(Spatial grounding data)

____

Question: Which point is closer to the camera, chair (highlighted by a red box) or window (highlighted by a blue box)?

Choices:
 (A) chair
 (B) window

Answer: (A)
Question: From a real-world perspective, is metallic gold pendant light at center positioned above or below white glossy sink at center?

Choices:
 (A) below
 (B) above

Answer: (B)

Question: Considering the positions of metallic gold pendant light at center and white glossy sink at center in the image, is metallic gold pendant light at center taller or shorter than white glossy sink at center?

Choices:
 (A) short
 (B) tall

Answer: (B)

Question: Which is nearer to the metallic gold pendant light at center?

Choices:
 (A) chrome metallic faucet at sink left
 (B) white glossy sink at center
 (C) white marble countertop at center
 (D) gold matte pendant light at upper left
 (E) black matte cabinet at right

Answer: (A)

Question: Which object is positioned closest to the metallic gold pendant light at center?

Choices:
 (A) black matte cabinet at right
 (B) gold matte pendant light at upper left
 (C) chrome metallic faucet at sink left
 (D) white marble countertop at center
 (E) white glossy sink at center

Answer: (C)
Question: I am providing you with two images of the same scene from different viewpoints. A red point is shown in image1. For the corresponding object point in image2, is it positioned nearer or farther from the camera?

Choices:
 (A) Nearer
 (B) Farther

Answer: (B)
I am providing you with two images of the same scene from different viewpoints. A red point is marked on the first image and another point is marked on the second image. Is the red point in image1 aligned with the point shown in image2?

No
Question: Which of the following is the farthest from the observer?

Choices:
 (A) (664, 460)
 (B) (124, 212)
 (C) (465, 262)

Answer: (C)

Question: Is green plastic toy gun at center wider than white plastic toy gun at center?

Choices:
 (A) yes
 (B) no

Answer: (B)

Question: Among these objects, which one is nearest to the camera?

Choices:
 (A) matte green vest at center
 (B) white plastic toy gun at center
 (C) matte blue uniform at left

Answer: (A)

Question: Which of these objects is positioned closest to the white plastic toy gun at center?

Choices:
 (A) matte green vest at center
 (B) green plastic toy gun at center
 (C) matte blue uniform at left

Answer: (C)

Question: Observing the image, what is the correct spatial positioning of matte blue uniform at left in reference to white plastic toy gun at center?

____

**INSTRUCTIONS TO FOLLOW:**
Please arrange the listing's lines from the line with "Question: Considering the" to the line with "(E) white glossy sink at center", both included, as a Markdown table with columns Row and Line. Number each row and omit blank lines.

**EXERCISE ANSWER:**
| Row | Line |
|---|---|
| 1 | Question: Considering the positions of metallic gold pendant light at center and white glossy sink at center in the image, is metallic gold pendant light at center taller or shorter than white glossy sink at center? |
| 2 | Choices: |
| 3 |  (A) short |
| 4 |  (B) tall |
| 5 | Answer: (B) |
| 6 | Question: Which is nearer to the metallic gold pendant light at center? |
| 7 | Choices: |
| 8 |  (A) chrome metallic faucet at sink left |
| 9 |  (B) white glossy sink at center |
| 10 |  (C) white marble countertop at center |
| 11 |  (D) gold matte pendant light at upper left |
| 12 |  (E) black matte cabinet at right |
| 13 | Answer: (A) |
| 14 | Question: Which object is positioned closest to the metallic gold pendant light at center? |
| 15 | Choices: |
| 16 |  (A) black matte cabinet at right |
| 17 |  (B) gold matte pendant light at upper left |
| 18 |  (C) chrome metallic faucet at sink left |
| 19 |  (D) white marble countertop at center |
| 20 |  (E) white glossy sink at center |